## Activity
Scan the listing below for the word "round" and copy every line that has it.

## Data below
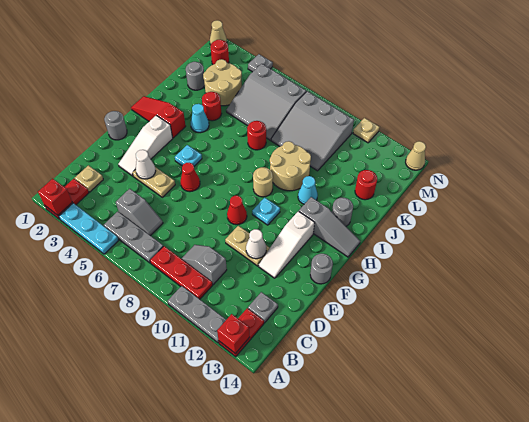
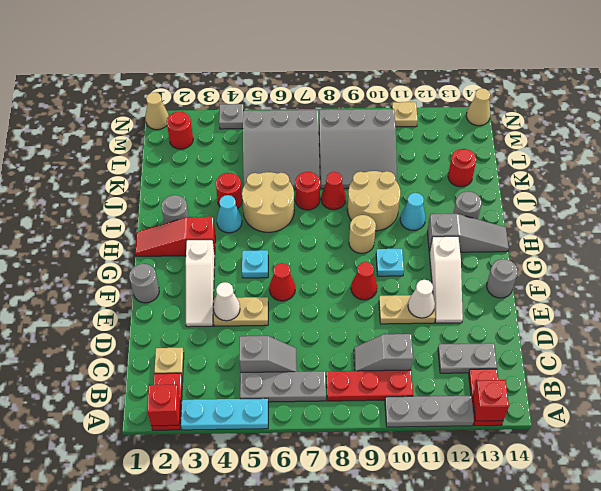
grey plate C13 level 1 -> grey plate C12:C13 level 1
none -> red cone J8 level 1
grey round brick K2 level 1 -> grey round brick I2 level 1
tan round brick K3:L4 level 1 -> tan round brick I5:J6 level 1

## Completed exercise
grey round brick K2 level 1 -> grey round brick I2 level 1
tan round brick K3:L4 level 1 -> tan round brick I5:J6 level 1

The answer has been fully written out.